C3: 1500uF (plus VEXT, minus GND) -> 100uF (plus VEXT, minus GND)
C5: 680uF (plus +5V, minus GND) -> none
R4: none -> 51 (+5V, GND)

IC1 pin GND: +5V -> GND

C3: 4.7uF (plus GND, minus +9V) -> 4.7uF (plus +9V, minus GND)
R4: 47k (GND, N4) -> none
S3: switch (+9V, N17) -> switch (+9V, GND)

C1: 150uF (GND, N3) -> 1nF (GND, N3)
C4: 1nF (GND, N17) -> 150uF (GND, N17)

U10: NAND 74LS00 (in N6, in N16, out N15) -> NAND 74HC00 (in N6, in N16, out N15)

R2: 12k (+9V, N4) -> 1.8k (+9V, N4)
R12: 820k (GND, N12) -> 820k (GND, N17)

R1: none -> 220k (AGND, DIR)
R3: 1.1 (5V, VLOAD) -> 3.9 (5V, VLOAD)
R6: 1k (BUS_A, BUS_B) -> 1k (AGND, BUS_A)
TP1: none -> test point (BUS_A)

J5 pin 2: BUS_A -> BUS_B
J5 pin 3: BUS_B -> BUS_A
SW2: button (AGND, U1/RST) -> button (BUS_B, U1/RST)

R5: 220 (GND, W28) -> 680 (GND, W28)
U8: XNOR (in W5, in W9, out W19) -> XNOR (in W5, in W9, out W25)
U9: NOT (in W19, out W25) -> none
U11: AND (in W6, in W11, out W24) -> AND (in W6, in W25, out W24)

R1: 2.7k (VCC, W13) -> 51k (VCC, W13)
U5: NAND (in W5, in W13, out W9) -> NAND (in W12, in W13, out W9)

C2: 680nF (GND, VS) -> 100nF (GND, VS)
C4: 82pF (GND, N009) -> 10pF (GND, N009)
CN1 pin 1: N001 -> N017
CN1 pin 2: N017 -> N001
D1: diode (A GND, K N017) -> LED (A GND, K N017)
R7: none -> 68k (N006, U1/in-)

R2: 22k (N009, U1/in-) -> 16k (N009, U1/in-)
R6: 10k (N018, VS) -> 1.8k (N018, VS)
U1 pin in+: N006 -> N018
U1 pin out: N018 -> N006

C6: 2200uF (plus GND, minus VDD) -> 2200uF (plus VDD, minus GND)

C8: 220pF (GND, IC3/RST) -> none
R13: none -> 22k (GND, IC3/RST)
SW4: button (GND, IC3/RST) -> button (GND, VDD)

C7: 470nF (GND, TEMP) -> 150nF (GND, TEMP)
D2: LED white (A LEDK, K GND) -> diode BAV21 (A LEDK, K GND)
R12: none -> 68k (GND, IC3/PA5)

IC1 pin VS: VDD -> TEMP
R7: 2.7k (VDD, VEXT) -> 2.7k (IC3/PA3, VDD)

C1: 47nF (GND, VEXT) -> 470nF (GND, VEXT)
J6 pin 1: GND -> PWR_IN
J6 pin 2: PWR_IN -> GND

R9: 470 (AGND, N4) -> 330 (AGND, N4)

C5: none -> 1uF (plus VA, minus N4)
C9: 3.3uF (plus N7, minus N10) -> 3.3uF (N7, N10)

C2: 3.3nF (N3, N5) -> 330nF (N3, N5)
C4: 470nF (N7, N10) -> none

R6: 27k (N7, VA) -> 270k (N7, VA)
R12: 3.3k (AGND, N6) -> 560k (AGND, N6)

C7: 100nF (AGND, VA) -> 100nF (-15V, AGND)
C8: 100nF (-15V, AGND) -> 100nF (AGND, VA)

━━━━━━━━━━━━━━━━

_Task to complete_. Look above for the line containing "J5 pin 3: BUS_B -> BUS_A". Output from there through the line containing "U1 pin out: N018 -> N006", exactly and inclusively.

_Problem solution_.
J5 pin 3: BUS_B -> BUS_A
SW2: button (AGND, U1/RST) -> button (BUS_B, U1/RST)

R5: 220 (GND, W28) -> 680 (GND, W28)
U8: XNOR (in W5, in W9, out W19) -> XNOR (in W5, in W9, out W25)
U9: NOT (in W19, out W25) -> none
U11: AND (in W6, in W11, out W24) -> AND (in W6, in W25, out W24)

R1: 2.7k (VCC, W13) -> 51k (VCC, W13)
U5: NAND (in W5, in W13, out W9) -> NAND (in W12, in W13, out W9)

C2: 680nF (GND, VS) -> 100nF (GND, VS)
C4: 82pF (GND, N009) -> 10pF (GND, N009)
CN1 pin 1: N001 -> N017
CN1 pin 2: N017 -> N001
D1: diode (A GND, K N017) -> LED (A GND, K N017)
R7: none -> 68k (N006, U1/in-)

R2: 22k (N009, U1/in-) -> 16k (N009, U1/in-)
R6: 10k (N018, VS) -> 1.8k (N018, VS)
U1 pin in+: N006 -> N018
U1 pin out: N018 -> N006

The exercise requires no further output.